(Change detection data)

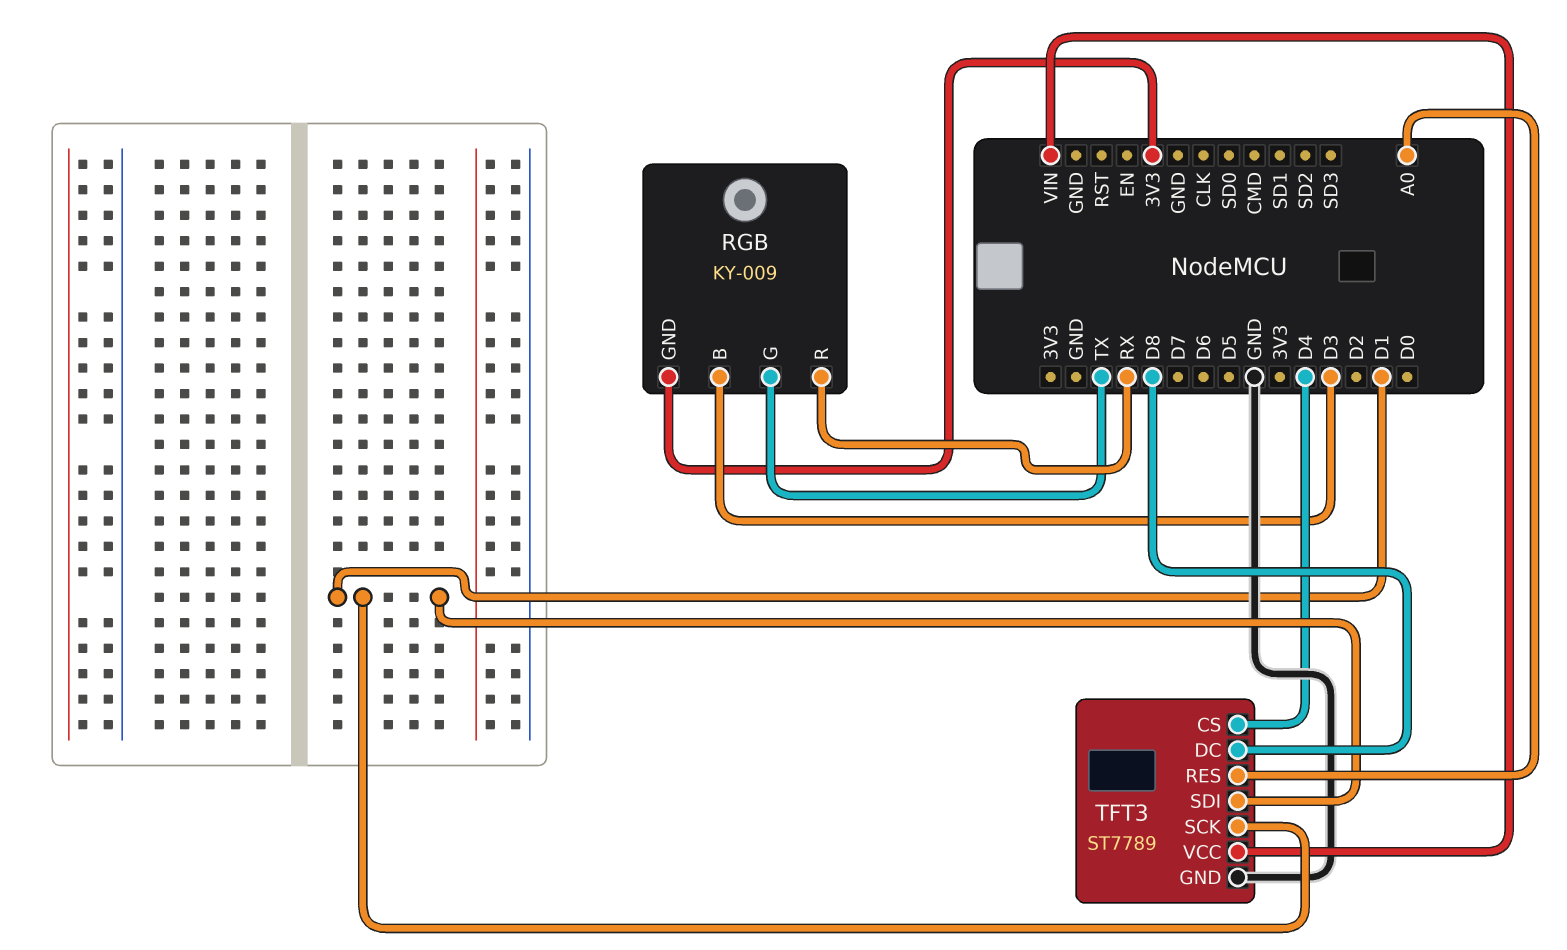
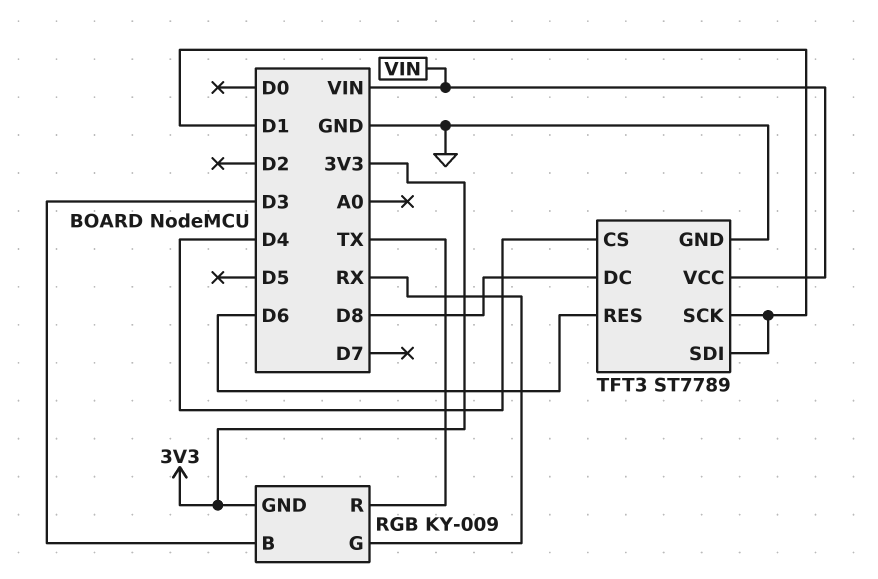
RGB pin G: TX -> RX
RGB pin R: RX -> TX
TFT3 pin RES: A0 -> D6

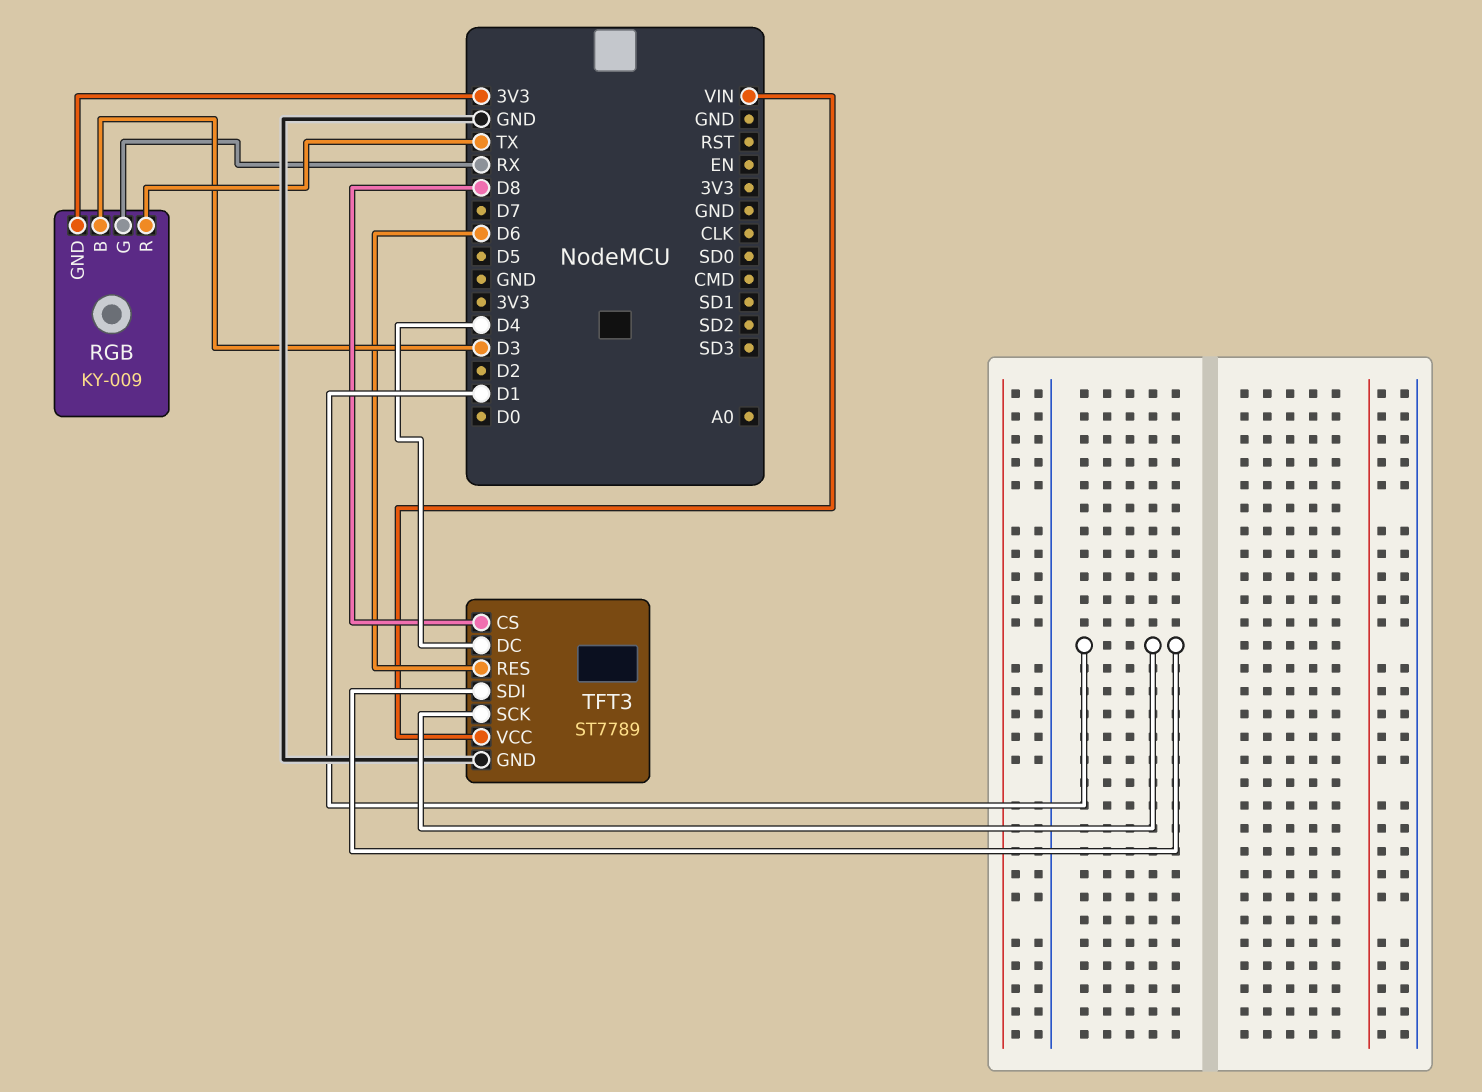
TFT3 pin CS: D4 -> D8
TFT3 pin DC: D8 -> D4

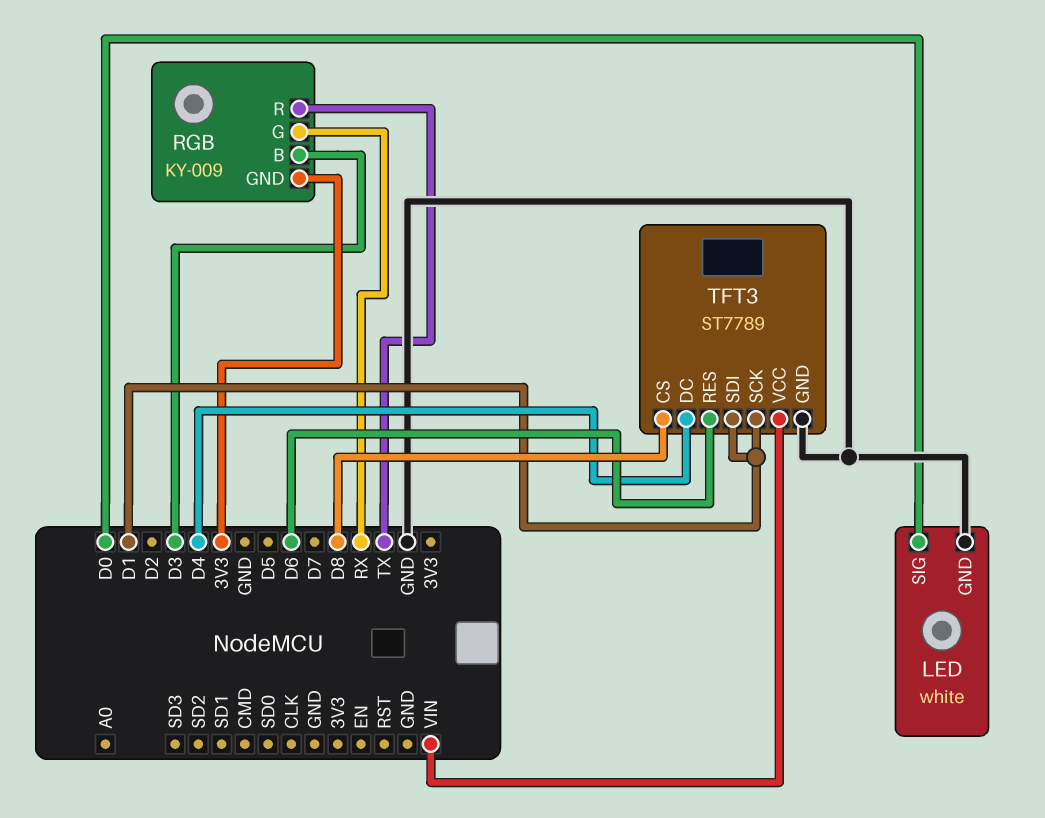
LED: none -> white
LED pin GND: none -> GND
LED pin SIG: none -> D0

* * *

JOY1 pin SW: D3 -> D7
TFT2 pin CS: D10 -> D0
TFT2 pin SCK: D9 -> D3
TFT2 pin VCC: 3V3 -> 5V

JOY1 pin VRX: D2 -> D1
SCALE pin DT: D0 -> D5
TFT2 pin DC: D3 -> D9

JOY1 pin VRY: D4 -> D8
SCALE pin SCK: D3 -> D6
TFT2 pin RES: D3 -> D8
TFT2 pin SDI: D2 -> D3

---

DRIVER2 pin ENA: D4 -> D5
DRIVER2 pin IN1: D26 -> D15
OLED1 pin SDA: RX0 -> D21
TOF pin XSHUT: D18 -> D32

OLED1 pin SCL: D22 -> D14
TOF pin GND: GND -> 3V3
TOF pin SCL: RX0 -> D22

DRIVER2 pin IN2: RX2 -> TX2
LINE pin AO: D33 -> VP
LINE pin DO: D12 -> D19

** WORK INSTRUCTIONS **
Set down only the lines above that fall between the line holding "DRIVER2 pin ENA: D4 -> D5" and the line holding "LINE pin DO: D12 -> D19", inclusive, keeping each exact.

** ANSWER SECTION **
DRIVER2 pin ENA: D4 -> D5
DRIVER2 pin IN1: D26 -> D15
OLED1 pin SDA: RX0 -> D21
TOF pin XSHUT: D18 -> D32

OLED1 pin SCL: D22 -> D14
TOF pin GND: GND -> 3V3
TOF pin SCL: RX0 -> D22

DRIVER2 pin IN2: RX2 -> TX2
LINE pin AO: D33 -> VP
LINE pin DO: D12 -> D19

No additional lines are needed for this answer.